*INFORMATION GIVEN:*
• • • • •

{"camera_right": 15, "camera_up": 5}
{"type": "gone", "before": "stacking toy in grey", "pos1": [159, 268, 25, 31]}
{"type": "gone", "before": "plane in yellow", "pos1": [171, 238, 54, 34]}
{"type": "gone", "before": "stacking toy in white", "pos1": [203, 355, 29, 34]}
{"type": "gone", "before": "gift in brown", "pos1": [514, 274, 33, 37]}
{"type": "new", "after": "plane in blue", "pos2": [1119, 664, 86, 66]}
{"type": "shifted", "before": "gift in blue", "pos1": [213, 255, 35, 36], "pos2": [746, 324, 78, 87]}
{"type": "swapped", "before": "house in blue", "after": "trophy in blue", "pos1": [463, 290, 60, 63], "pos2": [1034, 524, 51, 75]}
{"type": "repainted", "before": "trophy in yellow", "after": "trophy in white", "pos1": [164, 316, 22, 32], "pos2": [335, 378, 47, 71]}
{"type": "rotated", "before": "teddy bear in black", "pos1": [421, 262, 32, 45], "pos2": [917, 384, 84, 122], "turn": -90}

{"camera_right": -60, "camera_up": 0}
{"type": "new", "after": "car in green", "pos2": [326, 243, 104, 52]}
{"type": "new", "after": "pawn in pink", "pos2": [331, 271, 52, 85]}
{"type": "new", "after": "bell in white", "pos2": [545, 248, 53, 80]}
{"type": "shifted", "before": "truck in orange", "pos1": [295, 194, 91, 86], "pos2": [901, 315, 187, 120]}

• • • • •

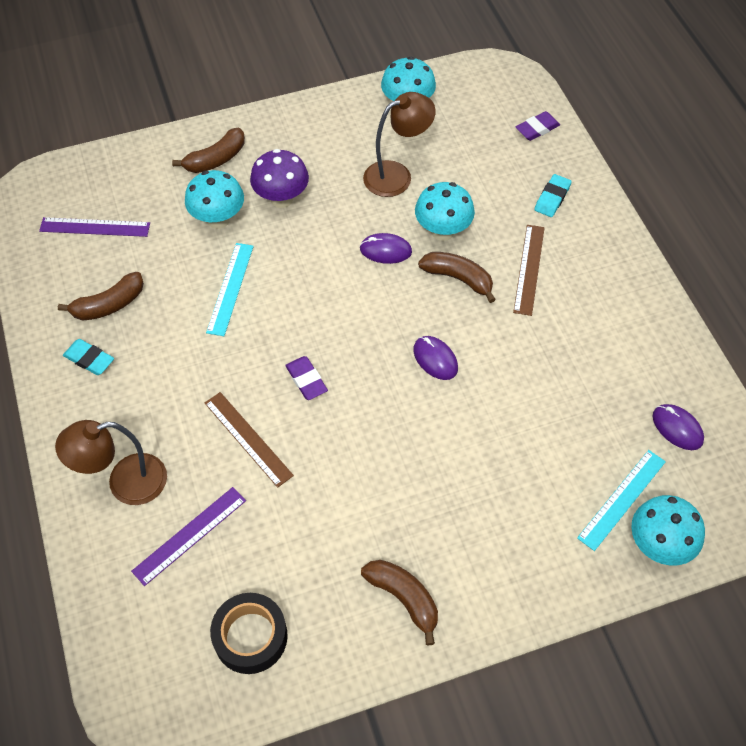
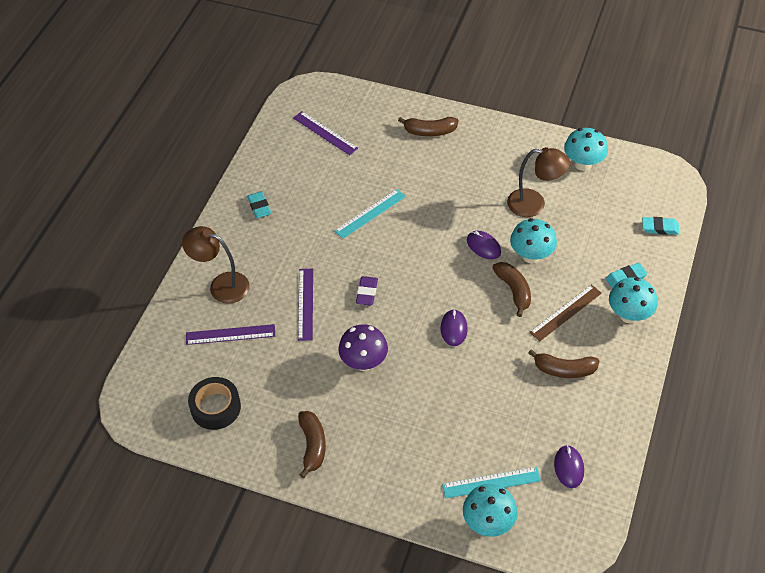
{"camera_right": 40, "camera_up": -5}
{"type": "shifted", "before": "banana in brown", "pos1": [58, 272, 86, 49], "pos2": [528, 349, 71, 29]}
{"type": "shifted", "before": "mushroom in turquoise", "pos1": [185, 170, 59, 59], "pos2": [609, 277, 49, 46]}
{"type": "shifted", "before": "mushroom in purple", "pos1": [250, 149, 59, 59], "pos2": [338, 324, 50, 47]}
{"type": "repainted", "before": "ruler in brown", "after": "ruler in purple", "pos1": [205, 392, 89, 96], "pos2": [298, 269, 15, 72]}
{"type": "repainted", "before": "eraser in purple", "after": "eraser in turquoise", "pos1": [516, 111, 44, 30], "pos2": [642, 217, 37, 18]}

• • • • •

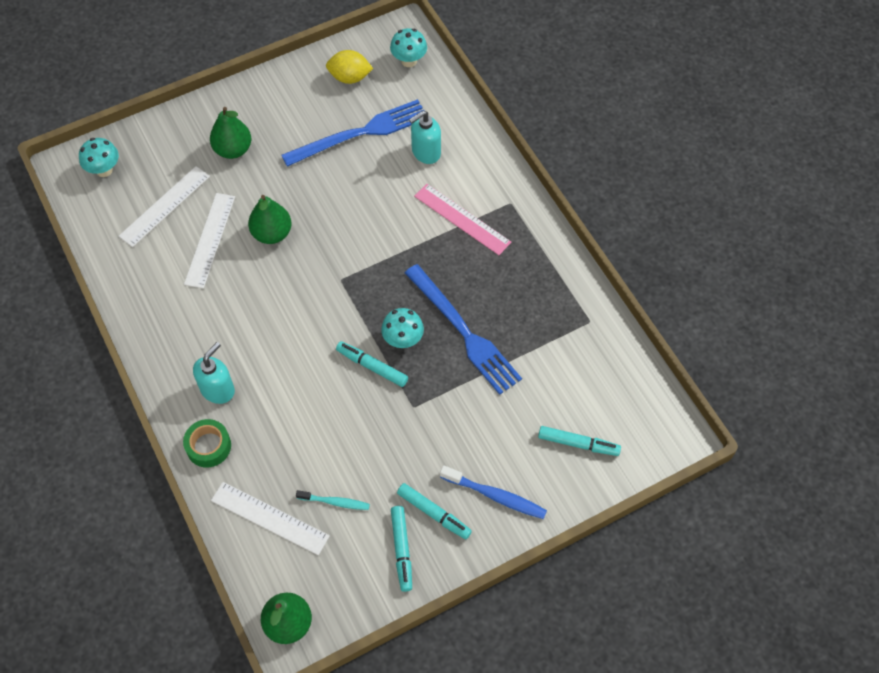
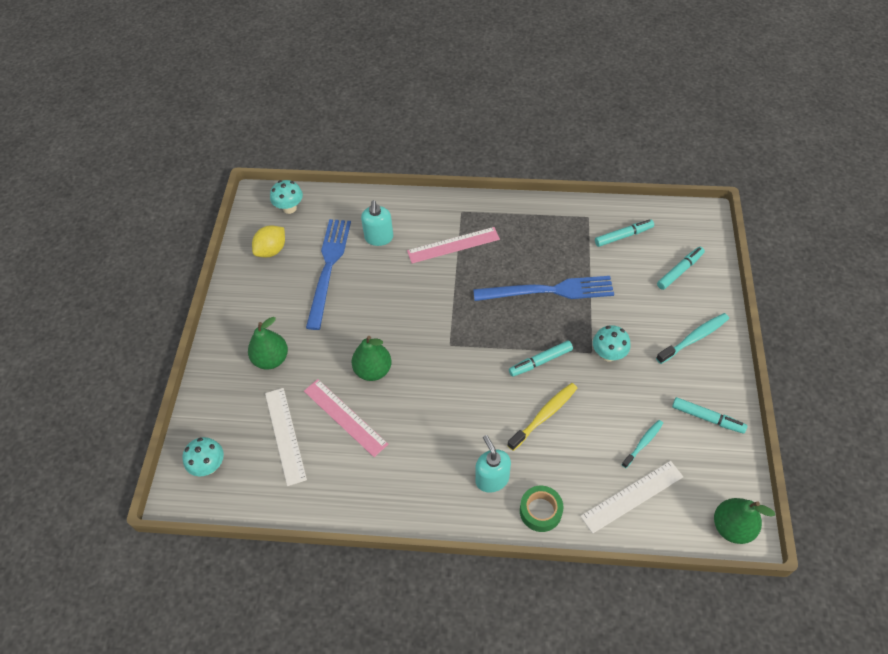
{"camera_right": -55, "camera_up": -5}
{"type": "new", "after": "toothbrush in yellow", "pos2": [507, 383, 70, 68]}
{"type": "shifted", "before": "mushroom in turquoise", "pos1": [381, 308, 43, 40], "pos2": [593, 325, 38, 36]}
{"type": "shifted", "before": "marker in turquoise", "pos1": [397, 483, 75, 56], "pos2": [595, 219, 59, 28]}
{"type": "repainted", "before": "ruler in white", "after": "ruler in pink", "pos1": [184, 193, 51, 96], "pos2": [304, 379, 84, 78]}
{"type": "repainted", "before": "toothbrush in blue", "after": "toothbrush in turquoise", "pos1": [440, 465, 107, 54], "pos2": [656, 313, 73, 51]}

• • • • •

*PROBLEM STATEMENT:* Answer with a number alone: how many lines of the listing above include the string "gone"?

*EXERCISE RESULT:* 4